Which lines run from the one containing "(586, 125) = (759, 129): none -> white spoon" to the end of the entries? Quote them exactly, and nothing else.

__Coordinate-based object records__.
○ ○ ○

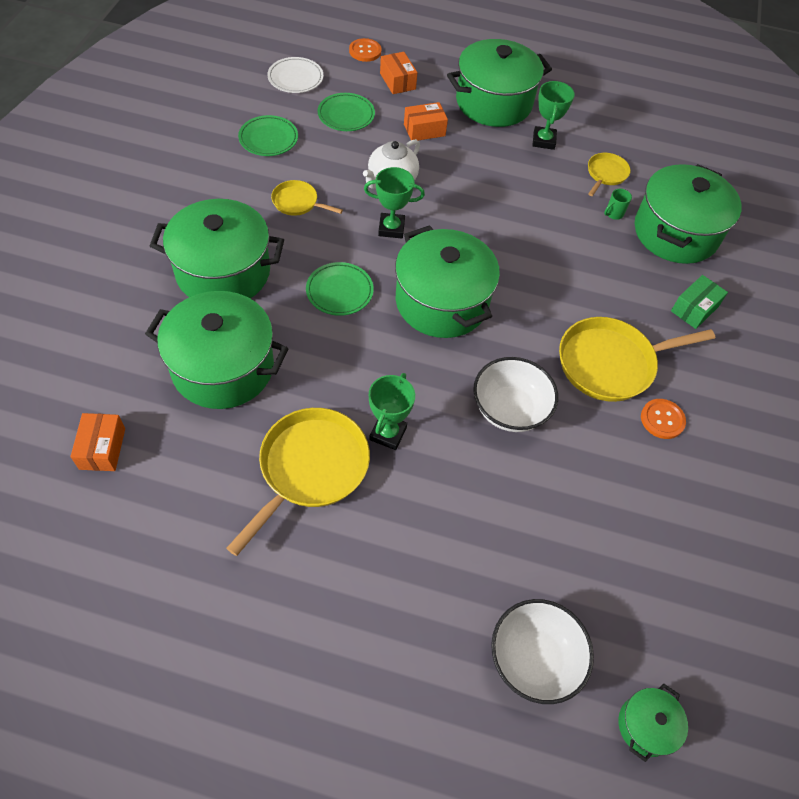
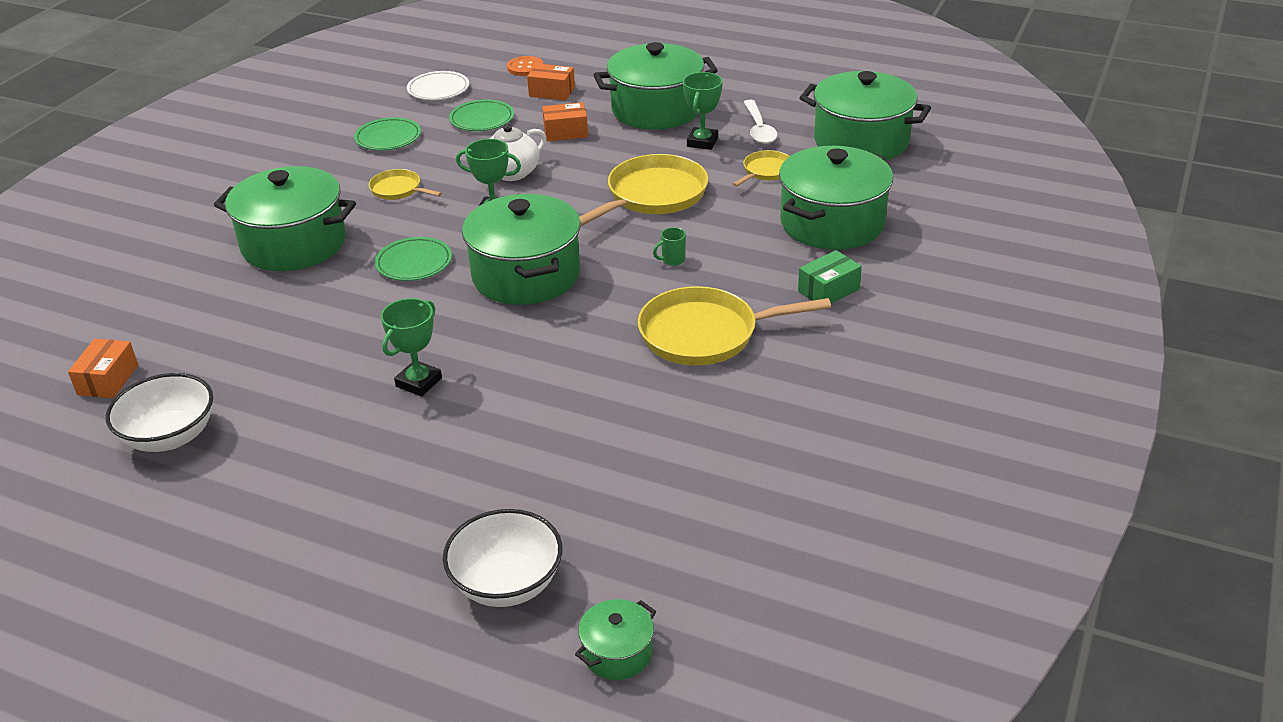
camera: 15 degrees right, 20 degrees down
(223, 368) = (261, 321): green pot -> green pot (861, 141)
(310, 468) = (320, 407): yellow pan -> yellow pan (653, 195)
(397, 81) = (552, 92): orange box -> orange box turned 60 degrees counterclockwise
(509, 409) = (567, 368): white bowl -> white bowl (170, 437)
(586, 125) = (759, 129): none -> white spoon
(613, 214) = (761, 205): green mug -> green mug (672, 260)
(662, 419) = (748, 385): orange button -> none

○ ○ ○

__RESULT__.
(586, 125) = (759, 129): none -> white spoon
(613, 214) = (761, 205): green mug -> green mug (672, 260)
(662, 419) = (748, 385): orange button -> none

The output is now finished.